- _WHAT YOU ARE ASKED TO DO_:
Give back exactly the lines that run from the beginning of the entries to the line containing "purple line at", both included, and nothing else.
┌─ DATASET CONTENT
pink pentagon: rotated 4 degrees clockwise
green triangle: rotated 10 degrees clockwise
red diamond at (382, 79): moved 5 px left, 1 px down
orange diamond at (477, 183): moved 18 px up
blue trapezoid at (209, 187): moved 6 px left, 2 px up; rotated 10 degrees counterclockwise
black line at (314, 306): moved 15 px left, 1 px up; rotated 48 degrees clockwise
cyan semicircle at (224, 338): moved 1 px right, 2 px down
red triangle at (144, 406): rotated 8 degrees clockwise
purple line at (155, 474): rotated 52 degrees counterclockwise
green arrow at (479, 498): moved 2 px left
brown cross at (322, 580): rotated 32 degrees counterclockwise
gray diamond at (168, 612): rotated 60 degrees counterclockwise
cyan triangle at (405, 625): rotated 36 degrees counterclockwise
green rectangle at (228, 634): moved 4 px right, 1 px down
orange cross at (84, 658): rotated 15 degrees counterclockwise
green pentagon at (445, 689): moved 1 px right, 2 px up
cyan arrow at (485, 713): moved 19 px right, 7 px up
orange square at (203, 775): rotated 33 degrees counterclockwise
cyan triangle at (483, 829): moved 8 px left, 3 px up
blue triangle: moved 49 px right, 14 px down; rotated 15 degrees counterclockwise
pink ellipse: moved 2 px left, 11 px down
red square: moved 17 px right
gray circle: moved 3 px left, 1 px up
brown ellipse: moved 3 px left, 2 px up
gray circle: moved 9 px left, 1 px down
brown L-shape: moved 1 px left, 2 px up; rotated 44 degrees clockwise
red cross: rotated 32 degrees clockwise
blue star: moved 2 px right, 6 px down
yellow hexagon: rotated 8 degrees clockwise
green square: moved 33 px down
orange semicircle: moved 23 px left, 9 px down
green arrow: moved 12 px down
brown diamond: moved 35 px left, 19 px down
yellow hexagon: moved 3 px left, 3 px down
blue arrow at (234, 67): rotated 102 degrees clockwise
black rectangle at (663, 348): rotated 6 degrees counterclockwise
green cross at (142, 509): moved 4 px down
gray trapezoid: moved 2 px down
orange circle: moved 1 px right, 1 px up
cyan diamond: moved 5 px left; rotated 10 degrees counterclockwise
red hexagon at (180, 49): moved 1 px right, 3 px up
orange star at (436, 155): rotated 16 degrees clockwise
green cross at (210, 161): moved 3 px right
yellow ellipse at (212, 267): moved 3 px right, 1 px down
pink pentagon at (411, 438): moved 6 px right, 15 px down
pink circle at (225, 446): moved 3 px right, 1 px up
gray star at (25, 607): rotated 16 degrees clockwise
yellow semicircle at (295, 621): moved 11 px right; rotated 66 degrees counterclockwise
└─
- _TASK SOLUTION_:
pink pentagon: rotated 4 degrees clockwise
green triangle: rotated 10 degrees clockwise
red diamond at (382, 79): moved 5 px left, 1 px down
orange diamond at (477, 183): moved 18 px up
blue trapezoid at (209, 187): moved 6 px left, 2 px up; rotated 10 degrees counterclockwise
black line at (314, 306): moved 15 px left, 1 px up; rotated 48 degrees clockwise
cyan semicircle at (224, 338): moved 1 px right, 2 px down
red triangle at (144, 406): rotated 8 degrees clockwise
purple line at (155, 474): rotated 52 degrees counterclockwise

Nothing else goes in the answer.